Treat the line containing "C8: 3.3nF (AGND, VP) -> 3.3nF (BUF, SUM)" as the first line and the final line of the material below as the last; reproduce that range exactly.
--- --- ---
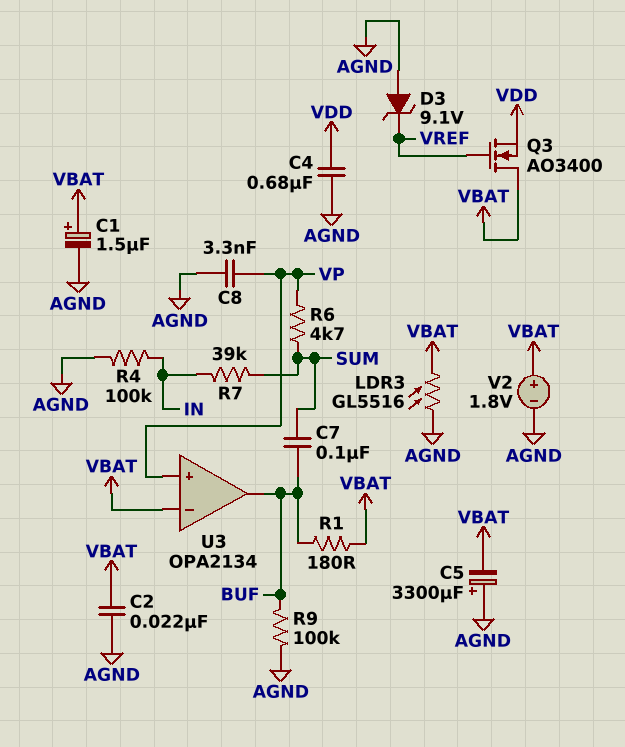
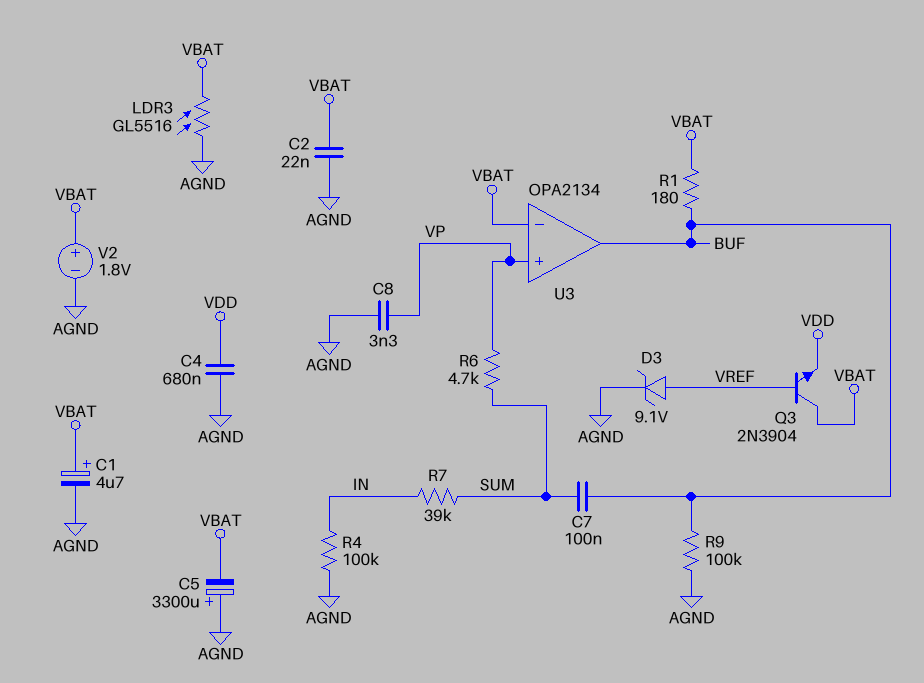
C1: 1.5uF (plus VBAT, minus AGND) -> 4.7uF (plus VBAT, minus AGND)
D3: zener 9.1V (A AGND, K VREF) -> zener 9.1V (A VREF, K AGND)
Q3: NMOS AO3400 (G VREF, D VBAT, S VDD) -> NPN 2N3904 (B VREF, C VBAT, E VDD)

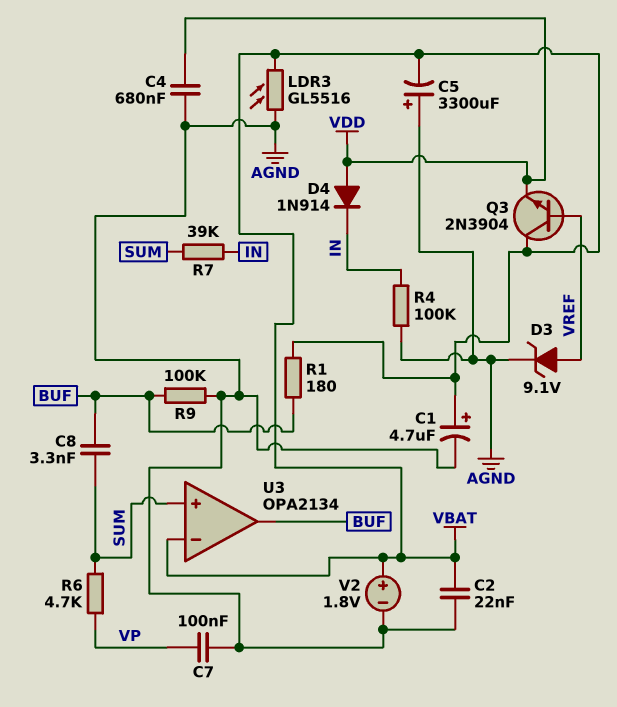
C7: 100nF (BUF, SUM) -> 100nF (AGND, VP)
C8: 3.3nF (AGND, VP) -> 3.3nF (BUF, SUM)
D4: none -> diode 1N914 (A VDD, K IN)
U3 pin in+: VP -> SUM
--- --- ---
■ **Reply**:
C8: 3.3nF (AGND, VP) -> 3.3nF (BUF, SUM)
D4: none -> diode 1N914 (A VDD, K IN)
U3 pin in+: VP -> SUM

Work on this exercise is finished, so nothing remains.